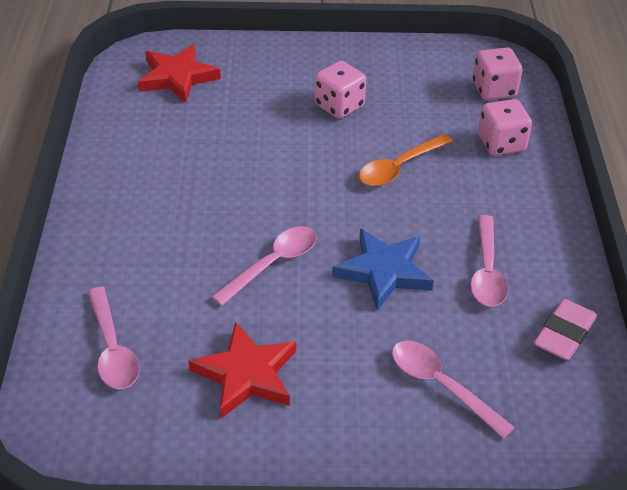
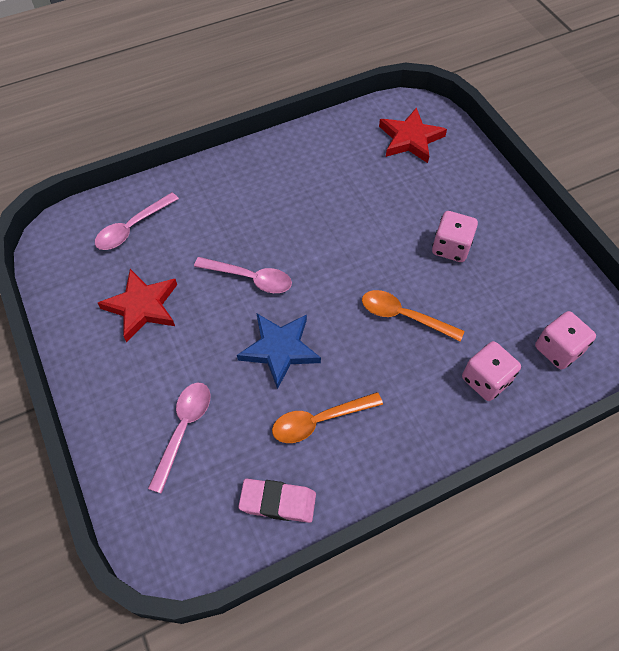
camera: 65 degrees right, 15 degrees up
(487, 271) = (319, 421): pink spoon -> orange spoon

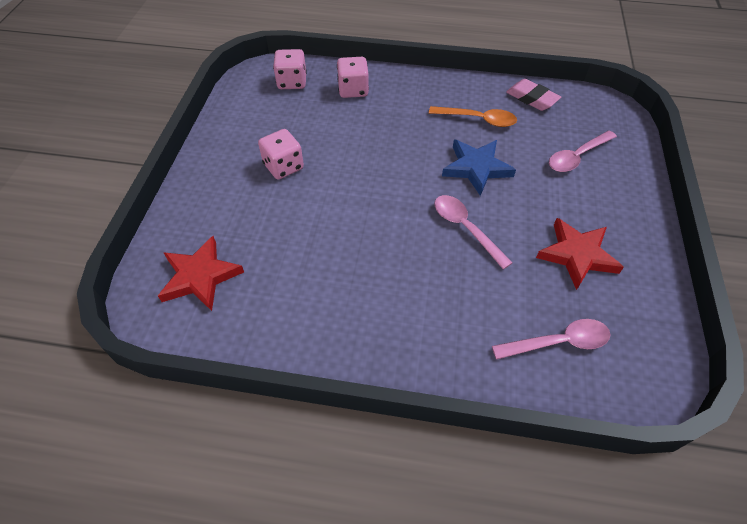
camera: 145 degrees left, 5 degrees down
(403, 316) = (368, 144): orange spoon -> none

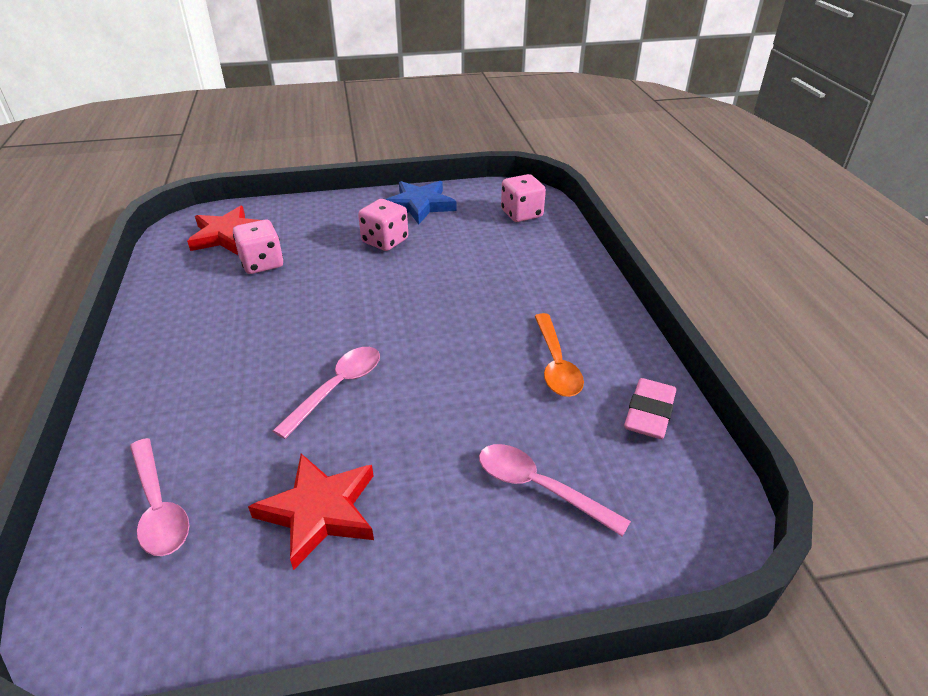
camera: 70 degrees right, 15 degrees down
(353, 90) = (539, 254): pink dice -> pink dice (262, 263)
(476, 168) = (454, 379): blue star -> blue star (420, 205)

+ + + + +

▶ [Task details]: Would you please return all lines from the listing above that contain "pink"?

▶ [Solution to this task]:
(487, 271) = (319, 421): pink spoon -> orange spoon
(353, 90) = (539, 254): pink dice -> pink dice (262, 263)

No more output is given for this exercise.